» Data for review
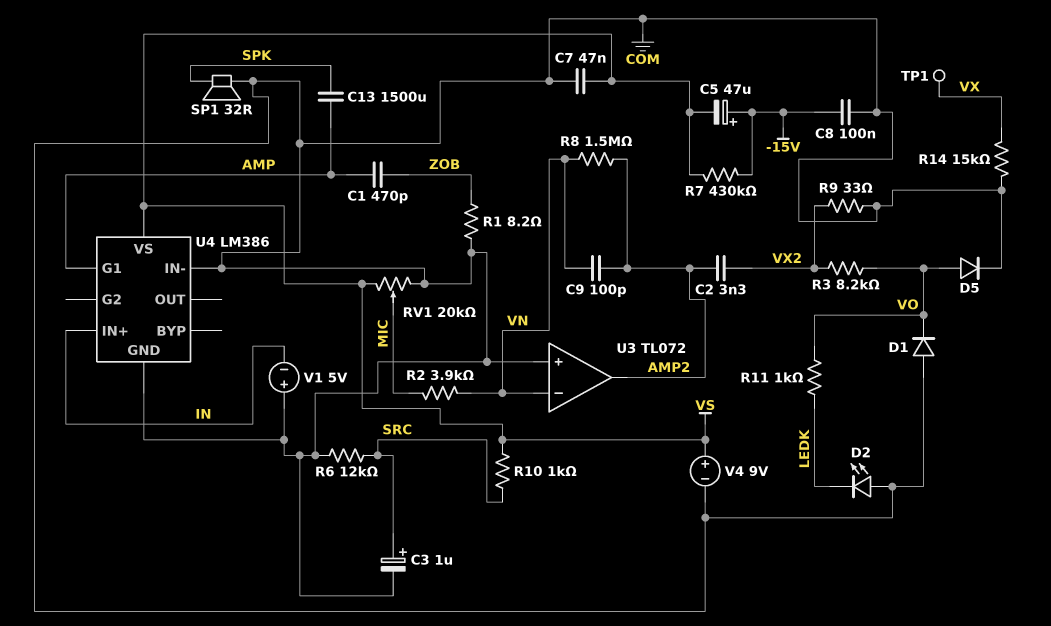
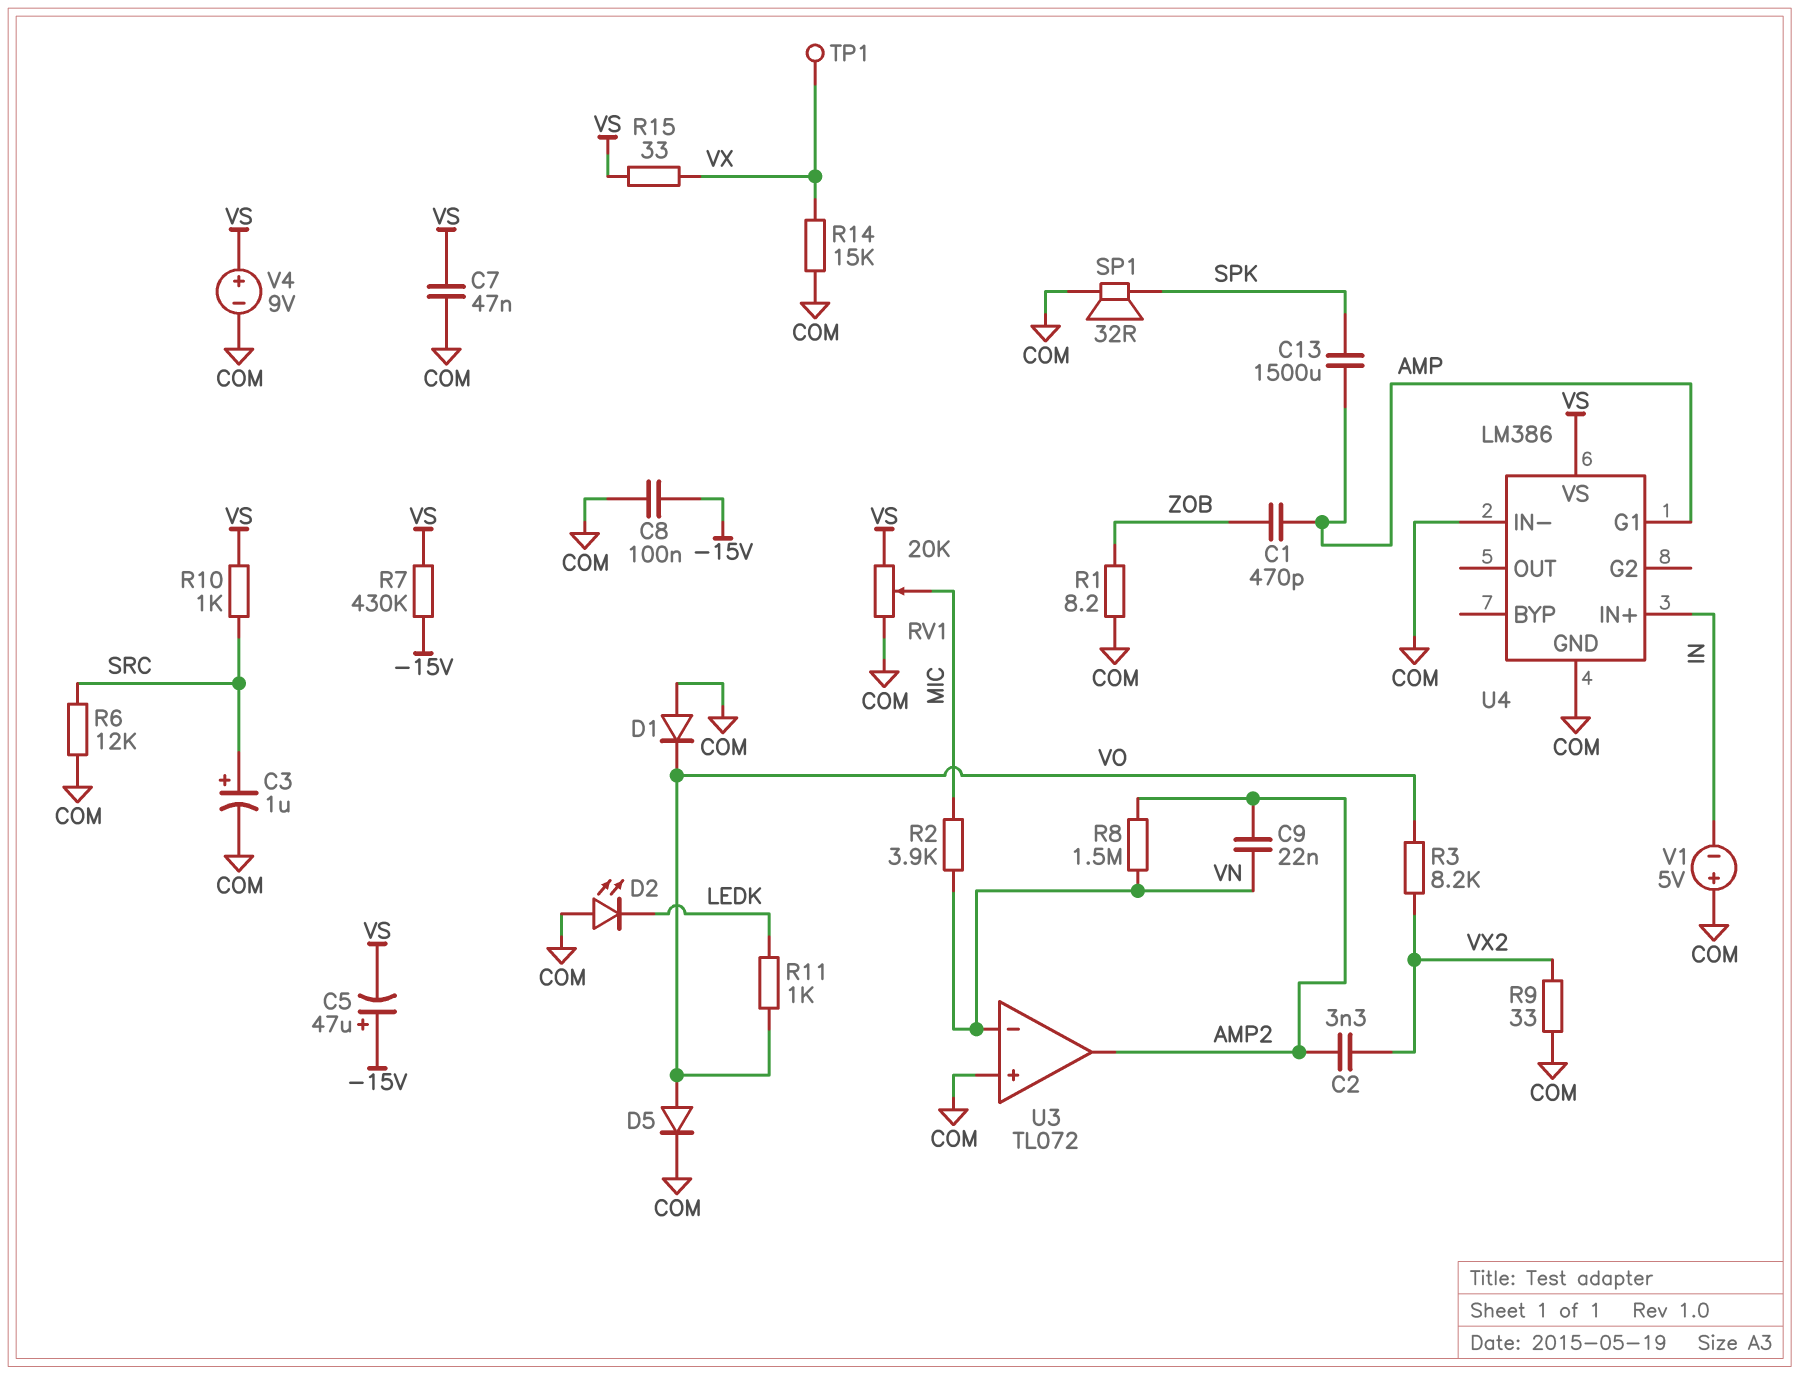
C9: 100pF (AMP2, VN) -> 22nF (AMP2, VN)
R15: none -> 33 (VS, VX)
---
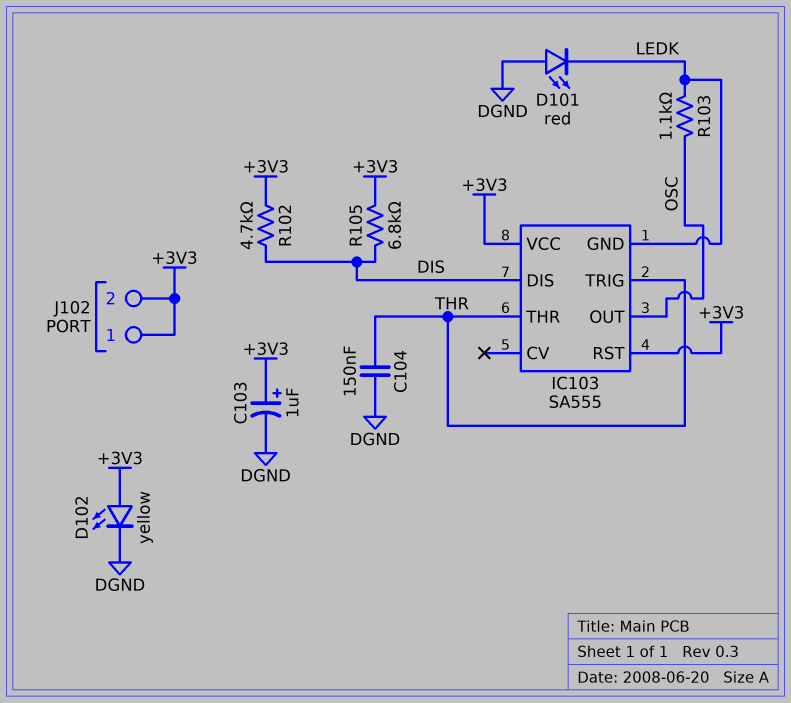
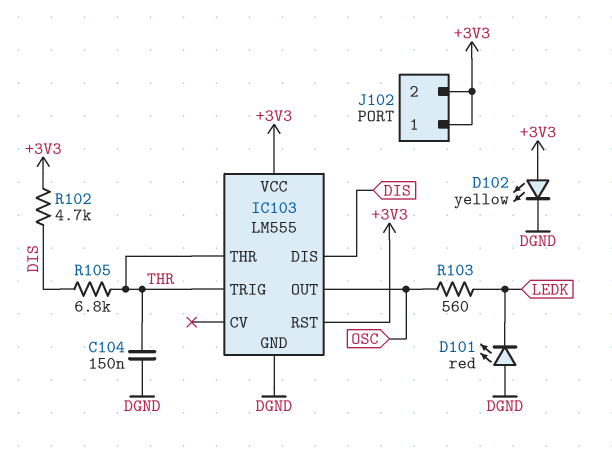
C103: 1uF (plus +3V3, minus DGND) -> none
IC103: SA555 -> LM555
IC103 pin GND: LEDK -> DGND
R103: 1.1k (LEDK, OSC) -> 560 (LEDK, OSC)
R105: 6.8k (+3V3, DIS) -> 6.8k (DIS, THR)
--
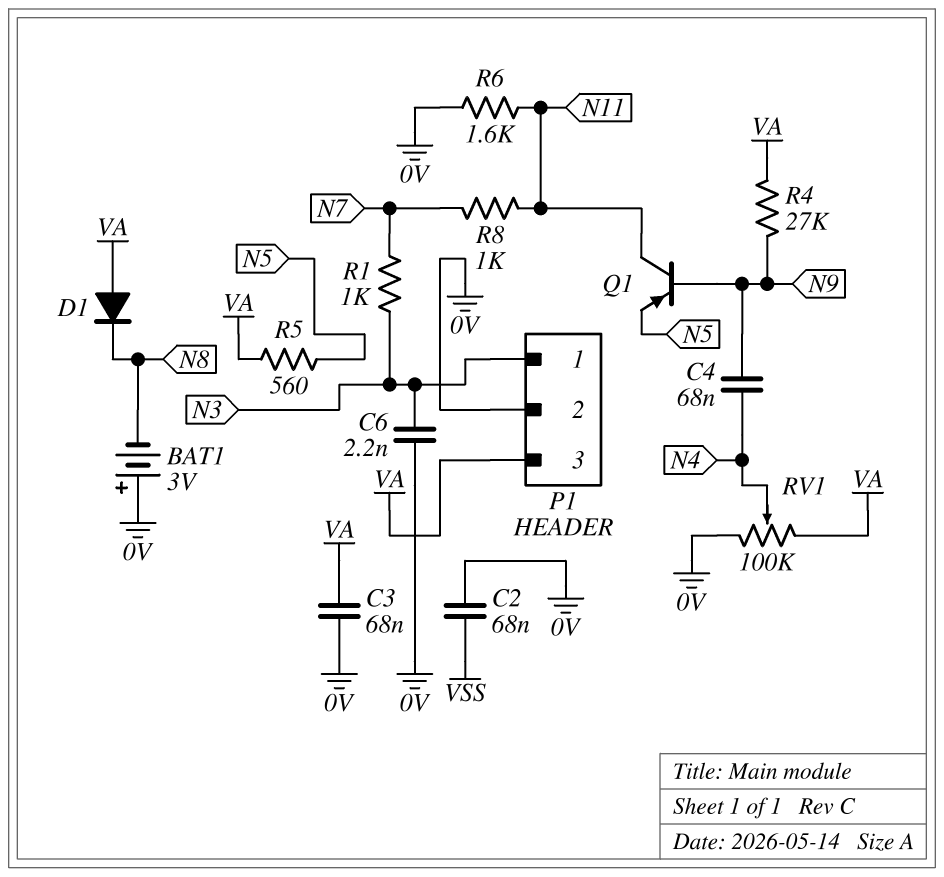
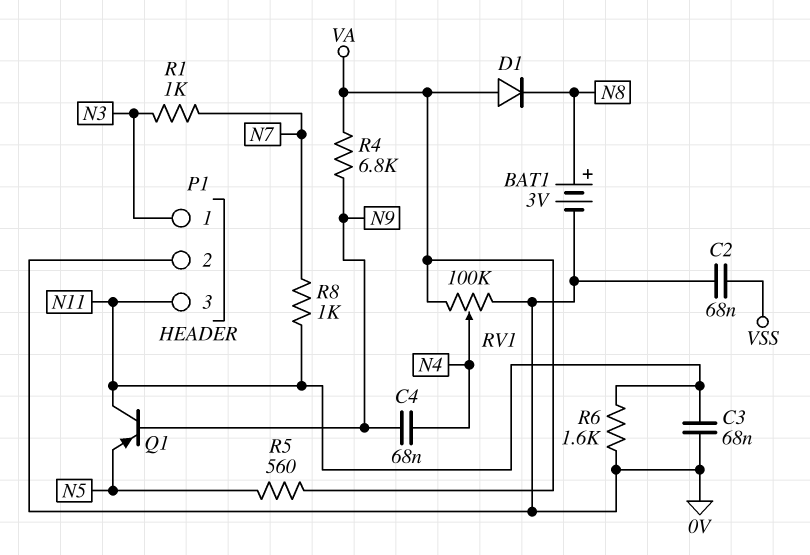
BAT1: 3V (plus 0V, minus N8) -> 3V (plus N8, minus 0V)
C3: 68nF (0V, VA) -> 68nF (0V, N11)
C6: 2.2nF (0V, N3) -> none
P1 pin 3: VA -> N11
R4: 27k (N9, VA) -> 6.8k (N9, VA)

» Your assignment
Within the data above, the lines from the one with "IC103 pin GND: LEDK -> DGND" to the one with "R105: 6.8k (+3V3, DIS) -> 6.8k (DIS, THR)" must be repeated exactly; no other line belongs in the answer.

» Task output
IC103 pin GND: LEDK -> DGND
R103: 1.1k (LEDK, OSC) -> 560 (LEDK, OSC)
R105: 6.8k (+3V3, DIS) -> 6.8k (DIS, THR)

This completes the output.